Edit difference data:
==============================

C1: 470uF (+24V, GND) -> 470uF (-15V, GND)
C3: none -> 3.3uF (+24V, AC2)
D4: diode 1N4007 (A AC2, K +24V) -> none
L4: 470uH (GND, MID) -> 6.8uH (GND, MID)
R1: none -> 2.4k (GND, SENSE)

==============================

• _Activity_:
Retrieve each line from the records above where the word "none" occurs.

• _Written solution_:
C3: none -> 3.3uF (+24V, AC2)
D4: diode 1N4007 (A AC2, K +24V) -> none
R1: none -> 2.4k (GND, SENSE)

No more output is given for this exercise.